(WORK REQUEST): What is needed is a verbatim copy of every record below, with the pictures left out.

——

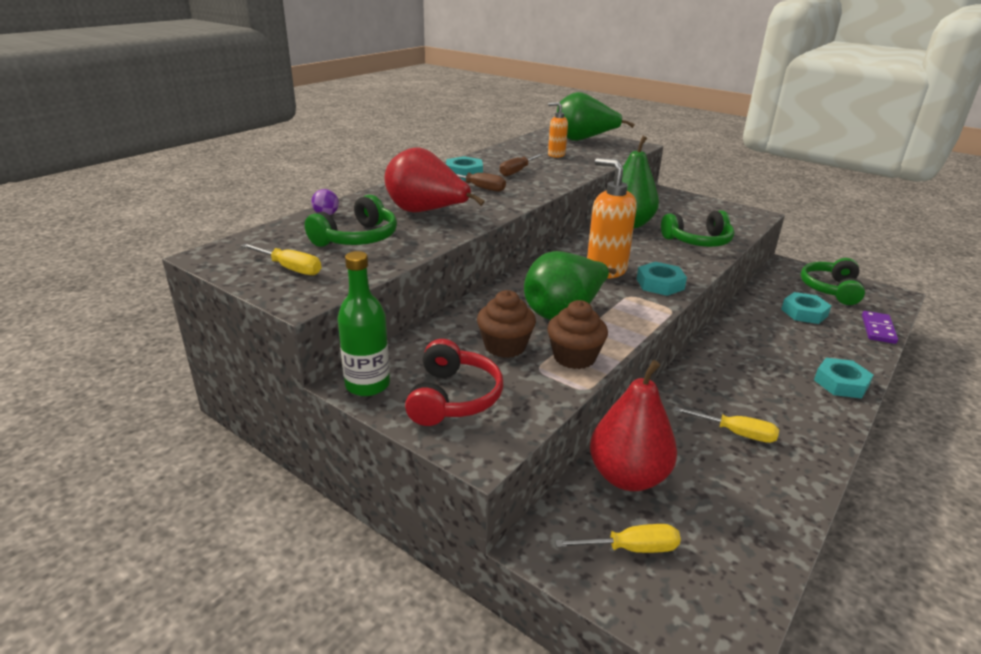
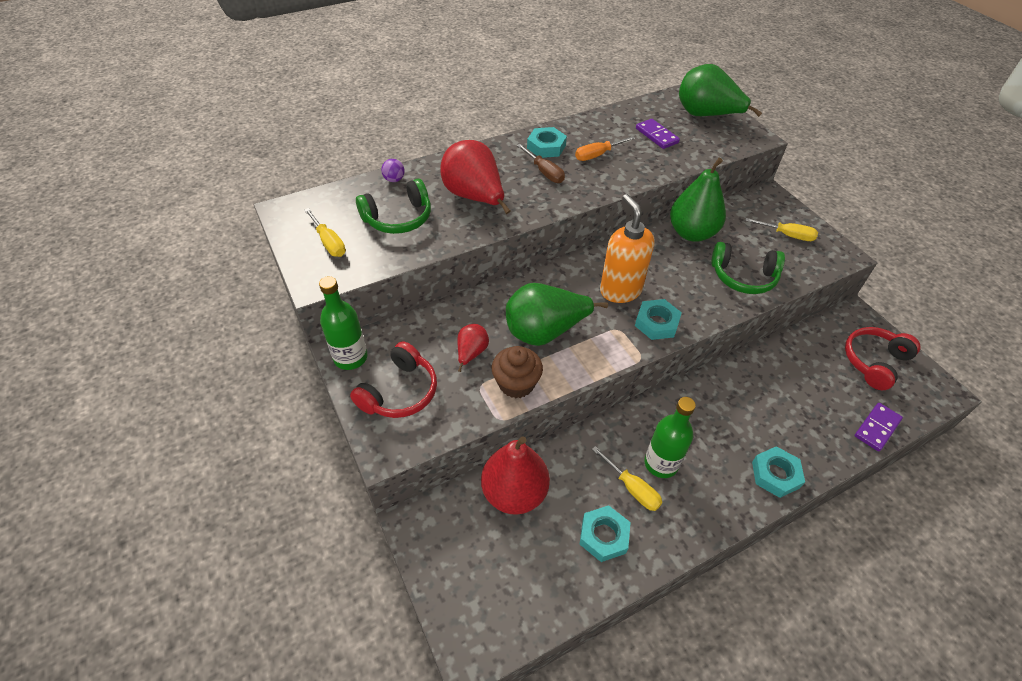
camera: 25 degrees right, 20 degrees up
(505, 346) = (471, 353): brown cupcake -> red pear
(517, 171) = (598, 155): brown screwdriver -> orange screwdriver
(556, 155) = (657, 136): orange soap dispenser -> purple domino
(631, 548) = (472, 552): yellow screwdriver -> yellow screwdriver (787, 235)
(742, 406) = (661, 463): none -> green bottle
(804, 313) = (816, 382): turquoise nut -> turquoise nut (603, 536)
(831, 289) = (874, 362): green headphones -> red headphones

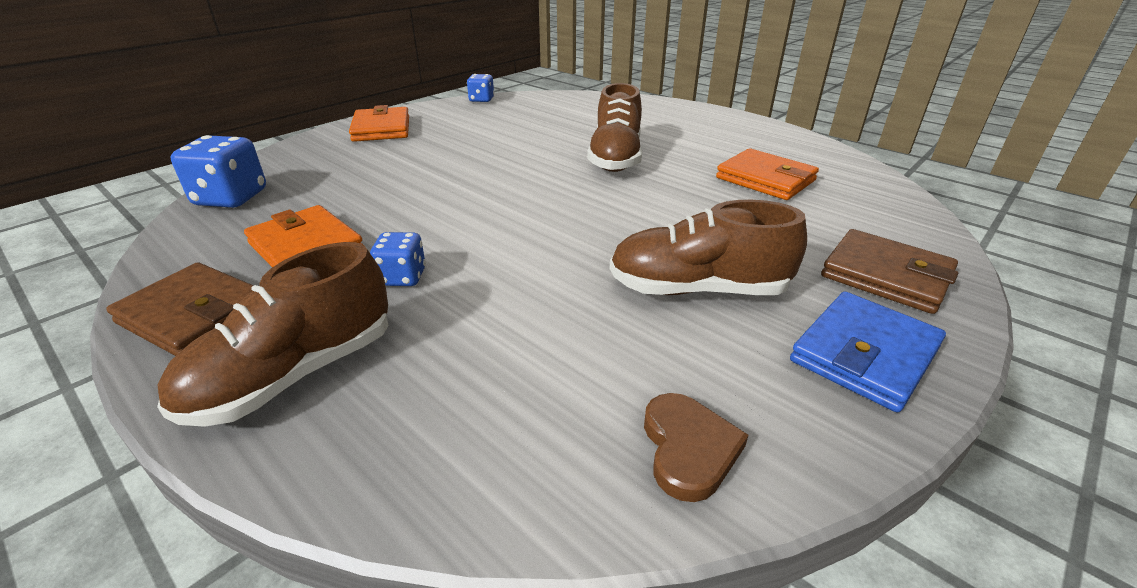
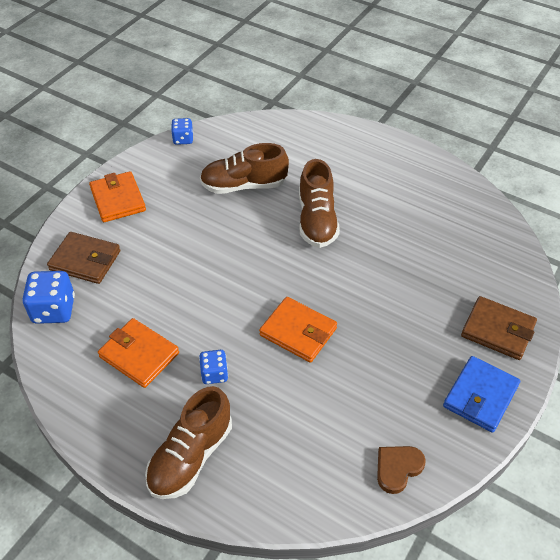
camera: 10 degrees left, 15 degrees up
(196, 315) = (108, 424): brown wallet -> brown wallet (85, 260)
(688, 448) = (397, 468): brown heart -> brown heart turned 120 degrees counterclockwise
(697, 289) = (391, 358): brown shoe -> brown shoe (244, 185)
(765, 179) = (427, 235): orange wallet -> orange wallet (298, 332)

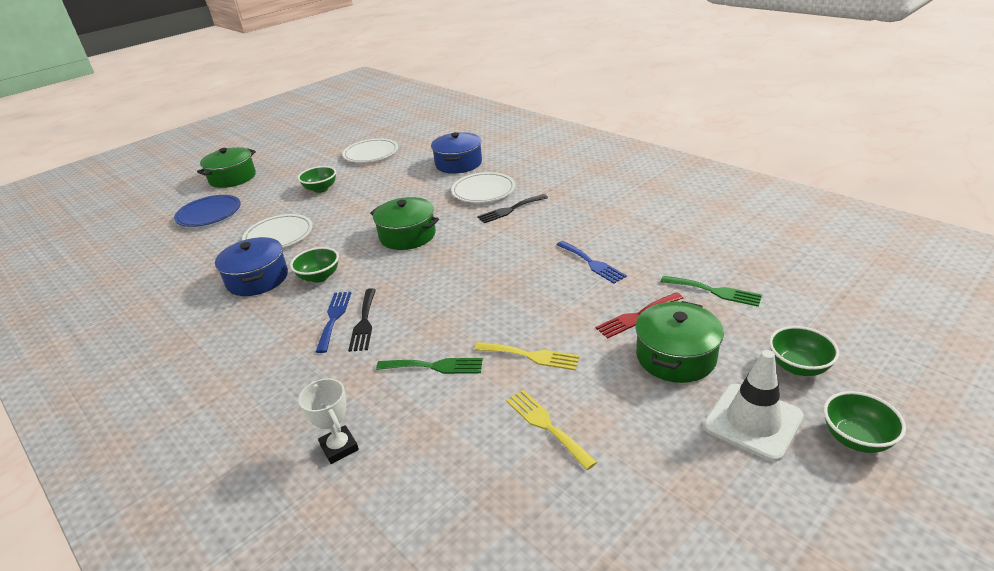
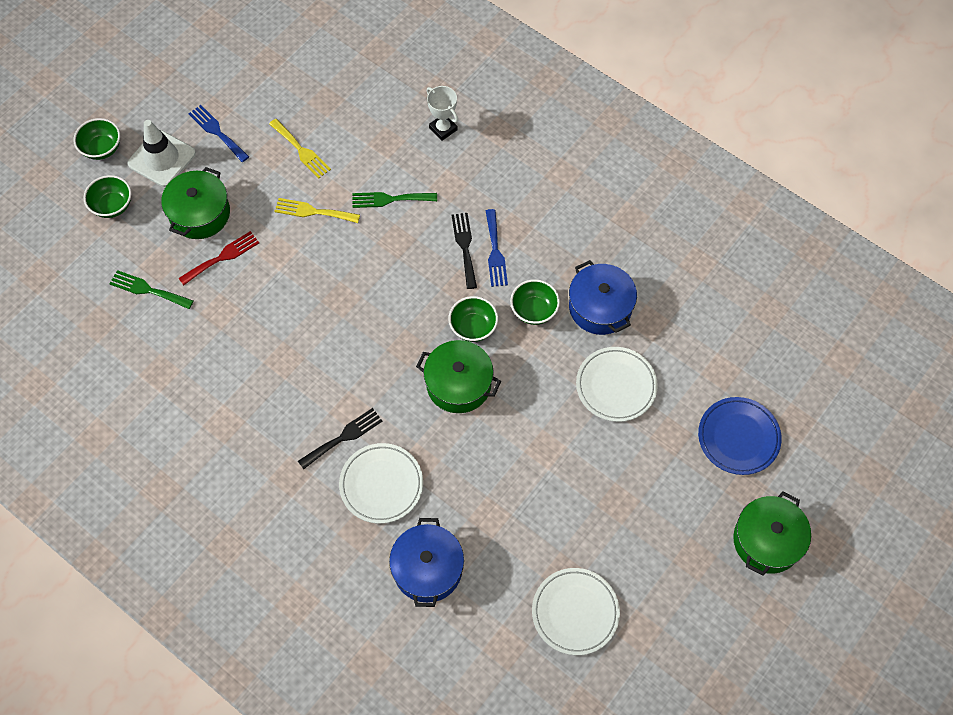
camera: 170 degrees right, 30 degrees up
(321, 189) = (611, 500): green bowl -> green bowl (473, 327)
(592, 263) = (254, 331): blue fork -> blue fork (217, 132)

——

(EXERCISE ANSWER):
camera: 25 degrees right, 20 degrees up
(505, 346) = (471, 353): brown cupcake -> red pear
(517, 171) = (598, 155): brown screwdriver -> orange screwdriver
(556, 155) = (657, 136): orange soap dispenser -> purple domino
(631, 548) = (472, 552): yellow screwdriver -> yellow screwdriver (787, 235)
(742, 406) = (661, 463): none -> green bottle
(804, 313) = (816, 382): turquoise nut -> turquoise nut (603, 536)
(831, 289) = (874, 362): green headphones -> red headphones

camera: 10 degrees left, 15 degrees up
(196, 315) = (108, 424): brown wallet -> brown wallet (85, 260)
(688, 448) = (397, 468): brown heart -> brown heart turned 120 degrees counterclockwise
(697, 289) = (391, 358): brown shoe -> brown shoe (244, 185)
(765, 179) = (427, 235): orange wallet -> orange wallet (298, 332)

camera: 170 degrees right, 30 degrees up
(321, 189) = (611, 500): green bowl -> green bowl (473, 327)
(592, 263) = (254, 331): blue fork -> blue fork (217, 132)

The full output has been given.